__Dataset excerpts__:
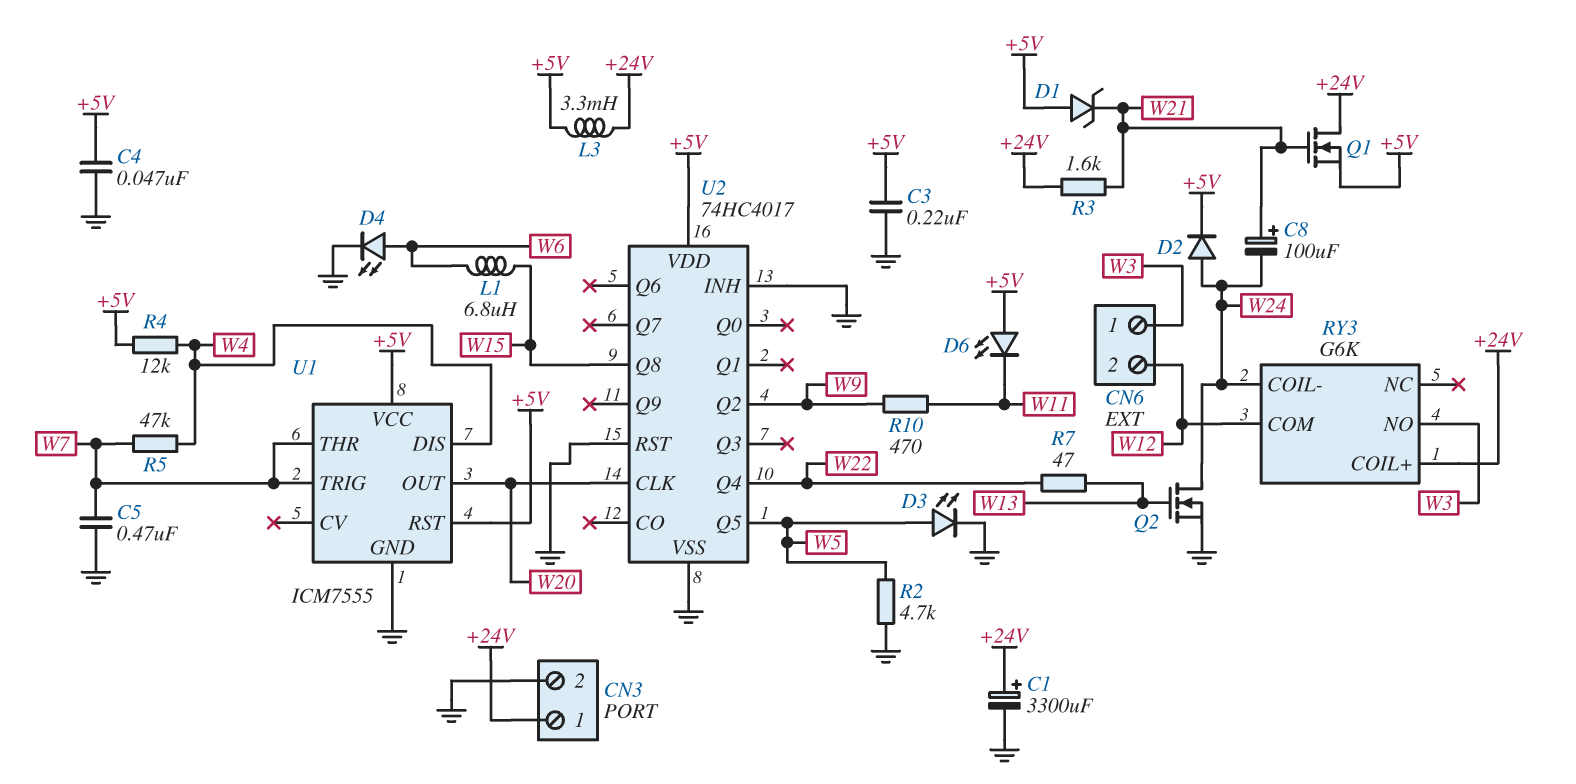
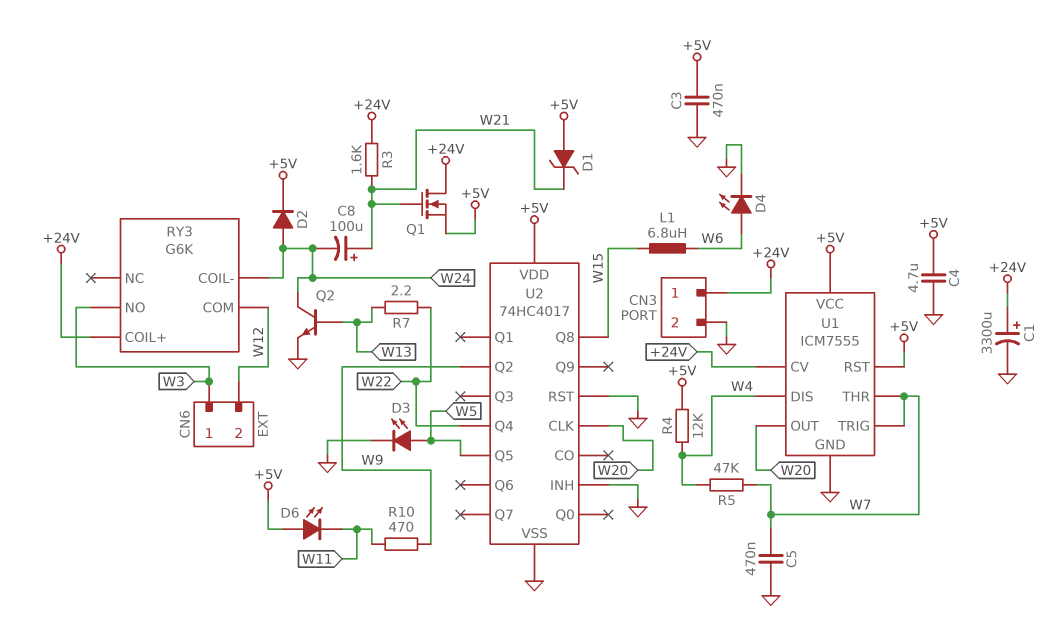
C3: 220nF (+5V, GND) -> 470nF (+5V, GND)
C4: 47nF (+5V, GND) -> 4.7uF (+5V, GND)
L3: 3.3mH (+5V, +24V) -> none
Q2: NMOS (G W13, D W24, S GND) -> NPN (B W13, C W24, E GND)
R2: 4.7k (GND, W5) -> none
R7: 47 (W13, W22) -> 2.2 (W13, W22)
U1 pin CV: none -> +24V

__Instructions to follow__:
Give back exactly the lines from the one containing "R2: 4.7k (GND, W5) -> none" to the end of the material, both ends included.

__Solution to this task__:
R2: 4.7k (GND, W5) -> none
R7: 47 (W13, W22) -> 2.2 (W13, W22)
U1 pin CV: none -> +24V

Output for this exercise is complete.